Information:

▼

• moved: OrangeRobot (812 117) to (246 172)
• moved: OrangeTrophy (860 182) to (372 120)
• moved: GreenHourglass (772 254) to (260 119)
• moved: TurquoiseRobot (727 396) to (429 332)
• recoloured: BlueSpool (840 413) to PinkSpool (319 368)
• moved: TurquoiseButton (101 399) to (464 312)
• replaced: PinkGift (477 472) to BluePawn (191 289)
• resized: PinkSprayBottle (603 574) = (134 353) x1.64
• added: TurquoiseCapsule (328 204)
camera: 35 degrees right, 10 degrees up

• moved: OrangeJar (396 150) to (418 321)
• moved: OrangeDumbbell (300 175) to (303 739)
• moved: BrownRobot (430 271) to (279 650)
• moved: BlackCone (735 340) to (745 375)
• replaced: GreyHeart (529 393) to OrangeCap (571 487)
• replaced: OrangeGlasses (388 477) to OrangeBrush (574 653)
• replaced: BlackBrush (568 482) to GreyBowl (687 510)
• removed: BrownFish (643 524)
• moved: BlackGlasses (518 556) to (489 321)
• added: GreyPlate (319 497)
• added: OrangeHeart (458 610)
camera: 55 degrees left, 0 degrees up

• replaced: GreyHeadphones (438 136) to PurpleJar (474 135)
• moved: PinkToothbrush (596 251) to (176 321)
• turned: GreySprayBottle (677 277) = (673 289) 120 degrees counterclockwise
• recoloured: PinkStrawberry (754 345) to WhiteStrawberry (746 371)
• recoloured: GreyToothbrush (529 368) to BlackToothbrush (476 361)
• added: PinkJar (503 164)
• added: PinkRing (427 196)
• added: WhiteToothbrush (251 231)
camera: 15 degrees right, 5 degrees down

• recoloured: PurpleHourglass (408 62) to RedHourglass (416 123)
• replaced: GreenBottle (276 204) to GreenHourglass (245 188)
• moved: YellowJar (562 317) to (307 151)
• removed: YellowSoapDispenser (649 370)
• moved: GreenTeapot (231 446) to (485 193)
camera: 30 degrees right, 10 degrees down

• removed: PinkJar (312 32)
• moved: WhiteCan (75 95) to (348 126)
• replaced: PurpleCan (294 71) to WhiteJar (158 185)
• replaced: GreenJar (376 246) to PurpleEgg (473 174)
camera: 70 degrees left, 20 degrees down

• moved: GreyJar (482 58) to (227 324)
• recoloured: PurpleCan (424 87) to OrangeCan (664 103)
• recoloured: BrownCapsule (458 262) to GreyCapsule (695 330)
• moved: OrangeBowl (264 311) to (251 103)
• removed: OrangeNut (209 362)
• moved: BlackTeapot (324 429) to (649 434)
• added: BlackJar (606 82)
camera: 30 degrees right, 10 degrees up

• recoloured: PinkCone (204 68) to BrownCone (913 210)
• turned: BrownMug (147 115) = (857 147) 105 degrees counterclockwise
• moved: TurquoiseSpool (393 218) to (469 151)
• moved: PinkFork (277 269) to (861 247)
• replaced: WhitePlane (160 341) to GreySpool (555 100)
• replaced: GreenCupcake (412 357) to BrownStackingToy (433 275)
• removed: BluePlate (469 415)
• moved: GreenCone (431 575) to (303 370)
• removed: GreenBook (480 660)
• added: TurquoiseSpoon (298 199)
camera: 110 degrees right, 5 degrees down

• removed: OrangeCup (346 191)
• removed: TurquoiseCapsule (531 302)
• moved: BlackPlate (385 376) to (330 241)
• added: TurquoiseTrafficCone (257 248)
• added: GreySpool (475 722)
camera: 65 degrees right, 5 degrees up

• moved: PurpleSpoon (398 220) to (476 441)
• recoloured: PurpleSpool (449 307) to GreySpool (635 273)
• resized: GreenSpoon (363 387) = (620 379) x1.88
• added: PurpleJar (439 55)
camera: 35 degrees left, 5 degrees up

▲

Your instructions:
Give back the listing above exactly as written.

Response to this task:
• moved: OrangeRobot (812 117) to (246 172)
• moved: OrangeTrophy (860 182) to (372 120)
• moved: GreenHourglass (772 254) to (260 119)
• moved: TurquoiseRobot (727 396) to (429 332)
• recoloured: BlueSpool (840 413) to PinkSpool (319 368)
• moved: TurquoiseButton (101 399) to (464 312)
• replaced: PinkGift (477 472) to BluePawn (191 289)
• resized: PinkSprayBottle (603 574) = (134 353) x1.64
• added: TurquoiseCapsule (328 204)
camera: 35 degrees right, 10 degrees up

• moved: OrangeJar (396 150) to (418 321)
• moved: OrangeDumbbell (300 175) to (303 739)
• moved: BrownRobot (430 271) to (279 650)
• moved: BlackCone (735 340) to (745 375)
• replaced: GreyHeart (529 393) to OrangeCap (571 487)
• replaced: OrangeGlasses (388 477) to OrangeBrush (574 653)
• replaced: BlackBrush (568 482) to GreyBowl (687 510)
• removed: BrownFish (643 524)
• moved: BlackGlasses (518 556) to (489 321)
• added: GreyPlate (319 497)
• added: OrangeHeart (458 610)
camera: 55 degrees left, 0 degrees up

• replaced: GreyHeadphones (438 136) to PurpleJar (474 135)
• moved: PinkToothbrush (596 251) to (176 321)
• turned: GreySprayBottle (677 277) = (673 289) 120 degrees counterclockwise
• recoloured: PinkStrawberry (754 345) to WhiteStrawberry (746 371)
• recoloured: GreyToothbrush (529 368) to BlackToothbrush (476 361)
• added: PinkJar (503 164)
• added: PinkRing (427 196)
• added: WhiteToothbrush (251 231)
camera: 15 degrees right, 5 degrees down

• recoloured: PurpleHourglass (408 62) to RedHourglass (416 123)
• replaced: GreenBottle (276 204) to GreenHourglass (245 188)
• moved: YellowJar (562 317) to (307 151)
• removed: YellowSoapDispenser (649 370)
• moved: GreenTeapot (231 446) to (485 193)
camera: 30 degrees right, 10 degrees down

• removed: PinkJar (312 32)
• moved: WhiteCan (75 95) to (348 126)
• replaced: PurpleCan (294 71) to WhiteJar (158 185)
• replaced: GreenJar (376 246) to PurpleEgg (473 174)
camera: 70 degrees left, 20 degrees down

• moved: GreyJar (482 58) to (227 324)
• recoloured: PurpleCan (424 87) to OrangeCan (664 103)
• recoloured: BrownCapsule (458 262) to GreyCapsule (695 330)
• moved: OrangeBowl (264 311) to (251 103)
• removed: OrangeNut (209 362)
• moved: BlackTeapot (324 429) to (649 434)
• added: BlackJar (606 82)
camera: 30 degrees right, 10 degrees up

• recoloured: PinkCone (204 68) to BrownCone (913 210)
• turned: BrownMug (147 115) = (857 147) 105 degrees counterclockwise
• moved: TurquoiseSpool (393 218) to (469 151)
• moved: PinkFork (277 269) to (861 247)
• replaced: WhitePlane (160 341) to GreySpool (555 100)
• replaced: GreenCupcake (412 357) to BrownStackingToy (433 275)
• removed: BluePlate (469 415)
• moved: GreenCone (431 575) to (303 370)
• removed: GreenBook (480 660)
• added: TurquoiseSpoon (298 199)
camera: 110 degrees right, 5 degrees down

• removed: OrangeCup (346 191)
• removed: TurquoiseCapsule (531 302)
• moved: BlackPlate (385 376) to (330 241)
• added: TurquoiseTrafficCone (257 248)
• added: GreySpool (475 722)
camera: 65 degrees right, 5 degrees up

• moved: PurpleSpoon (398 220) to (476 441)
• recoloured: PurpleSpool (449 307) to GreySpool (635 273)
• resized: GreenSpoon (363 387) = (620 379) x1.88
• added: PurpleJar (439 55)
camera: 35 degrees left, 5 degrees up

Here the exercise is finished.